[Given exercise]
Lay out the records as a numbered list, leaving out any blank lines.

[Stored rows]

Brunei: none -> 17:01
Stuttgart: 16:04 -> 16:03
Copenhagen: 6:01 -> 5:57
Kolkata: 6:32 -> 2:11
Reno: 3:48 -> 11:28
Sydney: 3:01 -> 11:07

[Exercise result]
1. Brunei: none -> 17:01
2. Stuttgart: 16:04 -> 16:03
3. Copenhagen: 6:01 -> 5:57
4. Kolkata: 6:32 -> 2:11
5. Reno: 3:48 -> 11:28
6. Sydney: 3:01 -> 11:07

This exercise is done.